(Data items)
■ ■ ■ ■ ■ ■ ■

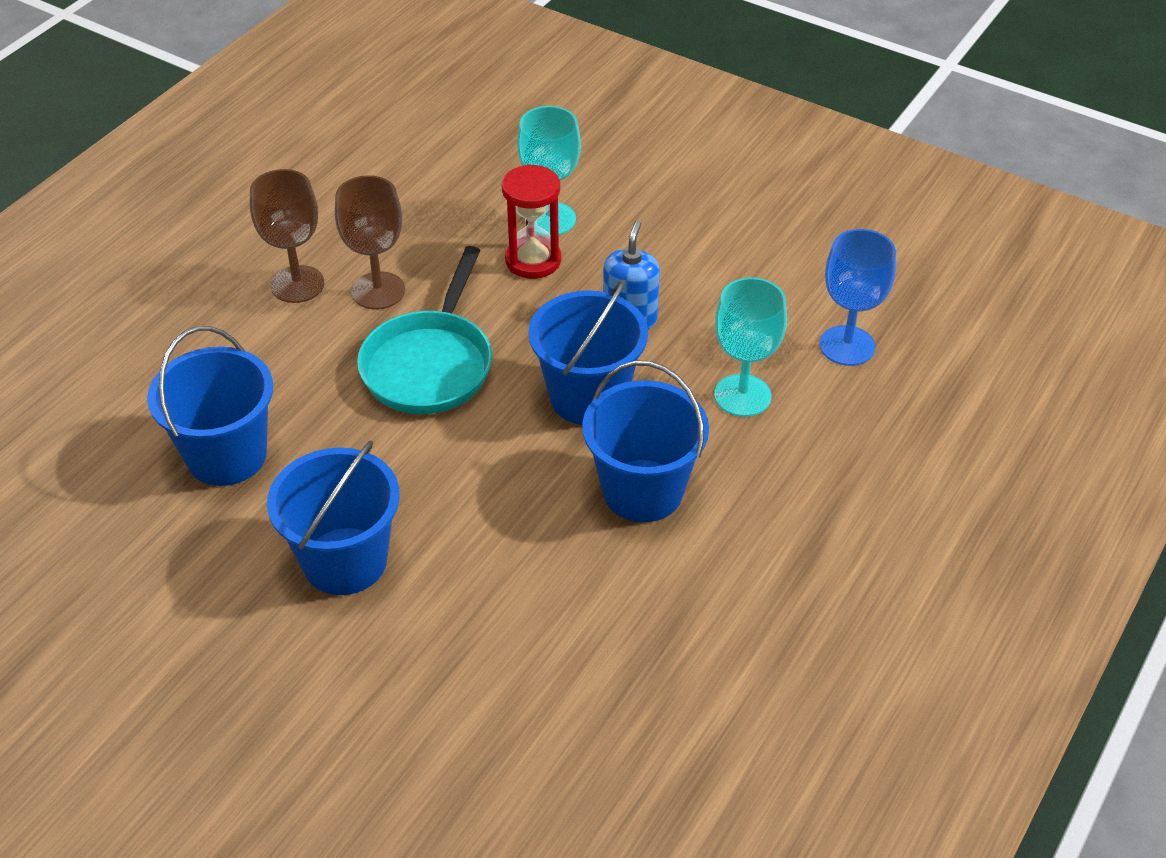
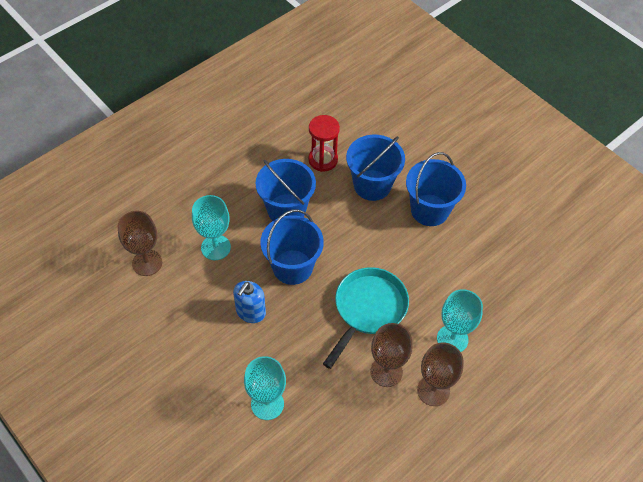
camera: 165 degrees left, 10 degrees up
(227, 455) = (480, 280): blue bucket -> blue bucket (372, 185)
(273, 355) = (452, 339): none -> turquoise goblet
(533, 260) = (289, 371): red hourglass -> red hourglass (323, 160)
(847, 346) = (147, 263): blue goblet -> brown goblet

■ ■ ■ ■ ■ ■ ■

Work request: Transcribe nothing except the lines from the one with "(273, 355) = (452, 339): none" through the end of the data above, each exactly as it appears.

Exercise output:
(273, 355) = (452, 339): none -> turquoise goblet
(533, 260) = (289, 371): red hourglass -> red hourglass (323, 160)
(847, 346) = (147, 263): blue goblet -> brown goblet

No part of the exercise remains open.